Directions for this task —
Reproduce nothing beyond the line containing "(235, 244) = (238, 221): red". From the first line of the data below down to it, copy each line exactly, without the pictures.

Data excerpts —
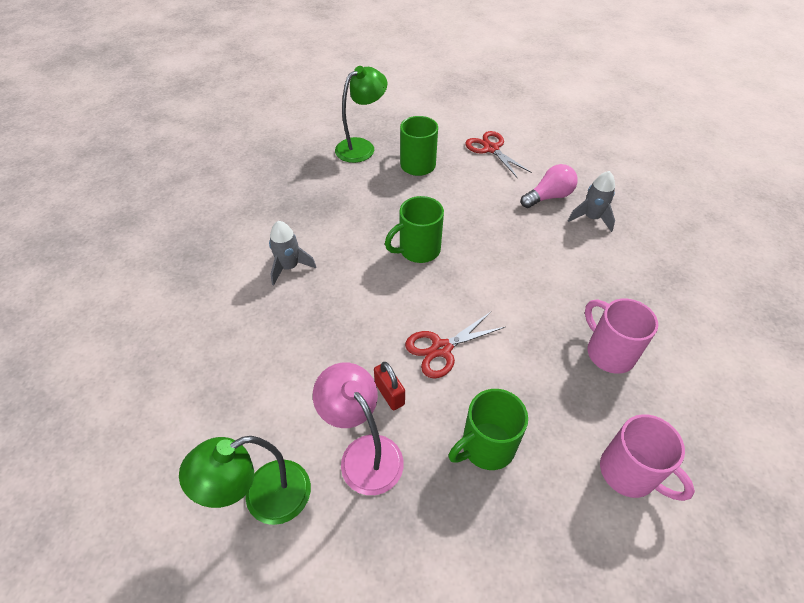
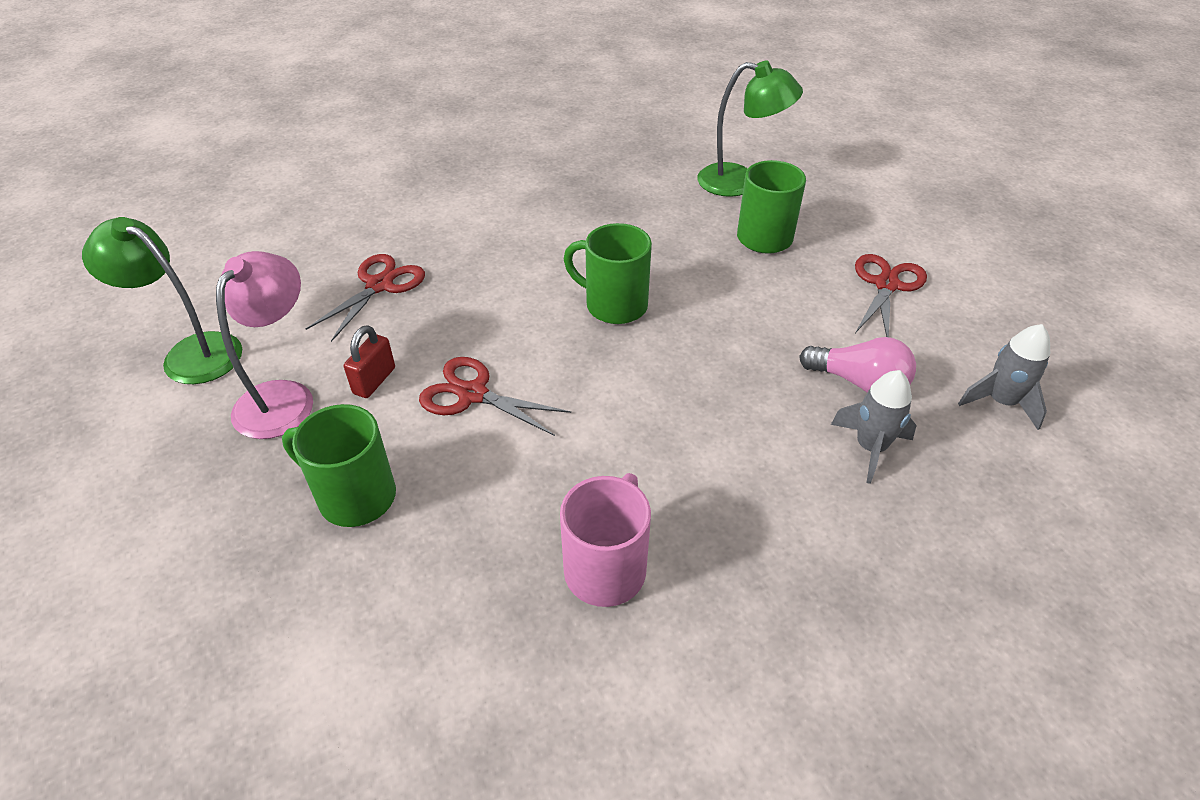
camera: 55 degrees right, 5 degrees down
(289, 267) = (490, 226): grey rocket -> grey rocket (1001, 402)
(294, 350) = (380, 285): none -> red scissors
(629, 473) = (405, 669): pink mug -> none

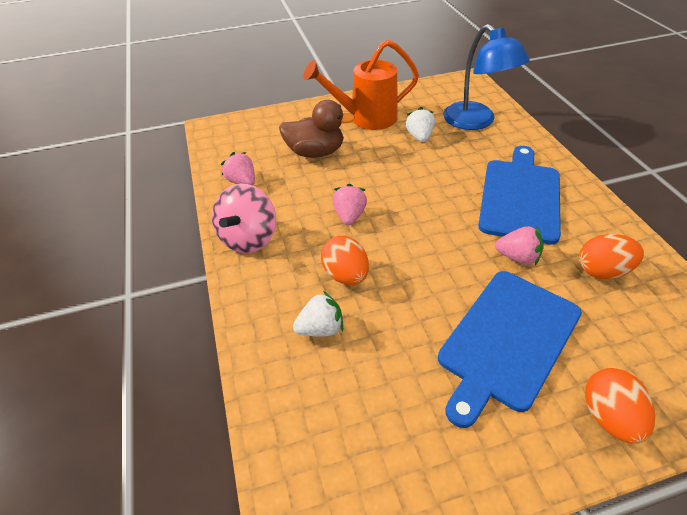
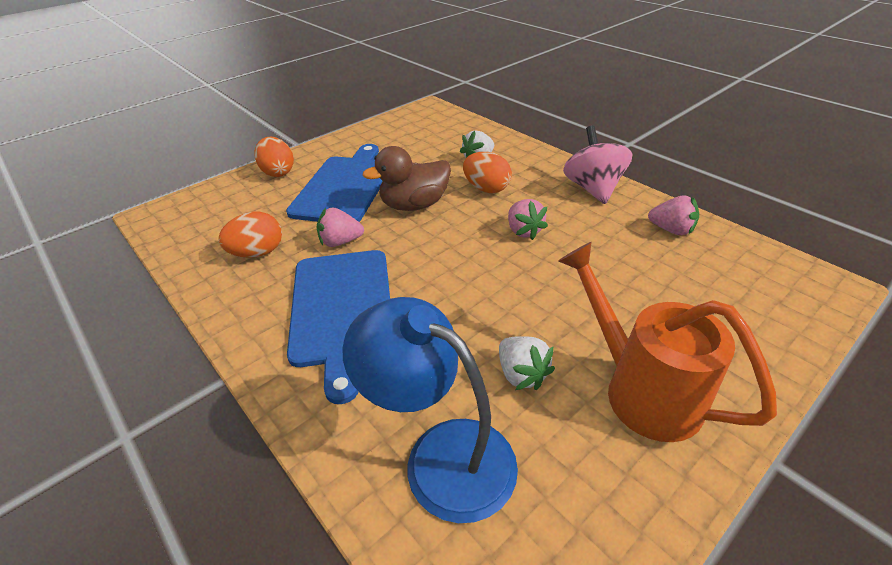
camera: 155 degrees right, 5 degrees down
(315, 152) = (641, 292): brown duck -> brown duck (414, 205)
(366, 118) = (641, 389): orange watering can -> orange watering can turned 90 degrees counterclockwise

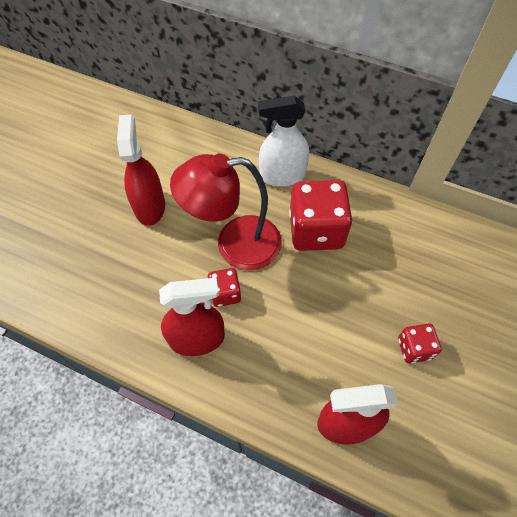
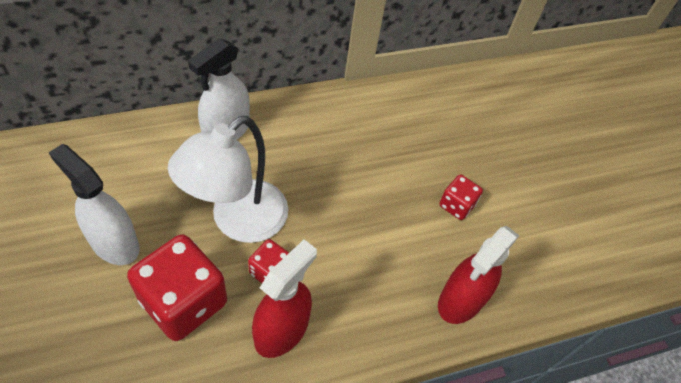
camera: 50 degrees left, 5 degrees down
(150, 206) = (114, 243): red spray bottle -> white spray bottle
(235, 244) = (238, 221): red lamp -> white lamp
(316, 231) = (301, 161): red dice -> red dice (183, 302)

Exercise output —
camera: 55 degrees right, 5 degrees down
(289, 267) = (490, 226): grey rocket -> grey rocket (1001, 402)
(294, 350) = (380, 285): none -> red scissors
(629, 473) = (405, 669): pink mug -> none

camera: 155 degrees right, 5 degrees down
(315, 152) = (641, 292): brown duck -> brown duck (414, 205)
(366, 118) = (641, 389): orange watering can -> orange watering can turned 90 degrees counterclockwise

camera: 50 degrees left, 5 degrees down
(150, 206) = (114, 243): red spray bottle -> white spray bottle
(235, 244) = (238, 221): red lamp -> white lamp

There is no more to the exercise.